(TASK DIRECTIONS):
Please write out, exactly as given, the line that contains "C4: 47nF (GND, N14) -> 150nF (GND, N14)" and all lines that follow it through the end of the listing, and nothing else.
Content starts
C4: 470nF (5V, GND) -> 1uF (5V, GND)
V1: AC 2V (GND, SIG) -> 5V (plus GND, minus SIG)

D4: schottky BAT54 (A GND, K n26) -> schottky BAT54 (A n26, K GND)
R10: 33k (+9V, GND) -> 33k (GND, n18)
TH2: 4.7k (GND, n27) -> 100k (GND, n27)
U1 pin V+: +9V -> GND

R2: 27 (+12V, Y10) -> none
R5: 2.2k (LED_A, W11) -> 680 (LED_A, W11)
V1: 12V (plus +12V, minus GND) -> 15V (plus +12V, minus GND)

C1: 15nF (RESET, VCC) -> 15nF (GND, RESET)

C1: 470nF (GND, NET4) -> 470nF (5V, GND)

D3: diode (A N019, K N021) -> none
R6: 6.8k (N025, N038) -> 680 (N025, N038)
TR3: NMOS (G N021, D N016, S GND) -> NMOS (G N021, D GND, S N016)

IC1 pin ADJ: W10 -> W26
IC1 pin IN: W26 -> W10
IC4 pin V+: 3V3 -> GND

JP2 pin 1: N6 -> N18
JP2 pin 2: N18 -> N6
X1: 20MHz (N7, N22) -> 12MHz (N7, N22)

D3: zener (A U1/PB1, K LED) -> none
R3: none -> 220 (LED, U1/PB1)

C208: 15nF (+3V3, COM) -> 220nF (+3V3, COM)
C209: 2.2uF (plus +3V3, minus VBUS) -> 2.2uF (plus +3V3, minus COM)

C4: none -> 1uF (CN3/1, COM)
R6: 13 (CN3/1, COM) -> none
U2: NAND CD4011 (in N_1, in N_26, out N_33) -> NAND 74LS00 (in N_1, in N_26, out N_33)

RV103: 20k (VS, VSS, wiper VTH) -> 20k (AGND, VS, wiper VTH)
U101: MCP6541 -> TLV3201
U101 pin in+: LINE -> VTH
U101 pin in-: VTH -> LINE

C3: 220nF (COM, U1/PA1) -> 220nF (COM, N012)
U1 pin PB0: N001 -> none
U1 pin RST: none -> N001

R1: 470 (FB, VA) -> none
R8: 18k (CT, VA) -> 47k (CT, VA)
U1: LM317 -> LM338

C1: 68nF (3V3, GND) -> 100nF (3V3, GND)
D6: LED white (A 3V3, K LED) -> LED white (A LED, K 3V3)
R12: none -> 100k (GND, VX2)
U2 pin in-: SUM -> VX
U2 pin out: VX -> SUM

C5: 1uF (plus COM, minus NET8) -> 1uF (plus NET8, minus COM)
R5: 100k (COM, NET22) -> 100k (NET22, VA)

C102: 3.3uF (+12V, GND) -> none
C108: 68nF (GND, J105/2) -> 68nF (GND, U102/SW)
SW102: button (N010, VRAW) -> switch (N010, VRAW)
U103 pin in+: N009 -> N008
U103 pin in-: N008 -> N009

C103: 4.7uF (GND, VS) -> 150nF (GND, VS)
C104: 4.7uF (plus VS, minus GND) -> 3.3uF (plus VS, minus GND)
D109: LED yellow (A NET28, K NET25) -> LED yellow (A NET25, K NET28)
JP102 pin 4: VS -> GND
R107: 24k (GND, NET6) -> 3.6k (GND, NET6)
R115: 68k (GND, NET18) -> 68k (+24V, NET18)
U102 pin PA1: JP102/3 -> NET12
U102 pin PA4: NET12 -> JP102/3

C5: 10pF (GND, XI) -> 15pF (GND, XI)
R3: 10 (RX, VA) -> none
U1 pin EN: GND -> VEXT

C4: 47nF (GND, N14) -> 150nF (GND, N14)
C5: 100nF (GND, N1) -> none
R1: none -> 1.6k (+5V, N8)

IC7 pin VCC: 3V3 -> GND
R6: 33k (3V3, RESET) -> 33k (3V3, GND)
Content ends
(ANSWER TO THE EXERCISE):
C4: 47nF (GND, N14) -> 150nF (GND, N14)
C5: 100nF (GND, N1) -> none
R1: none -> 1.6k (+5V, N8)

IC7 pin VCC: 3V3 -> GND
R6: 33k (3V3, RESET) -> 33k (3V3, GND)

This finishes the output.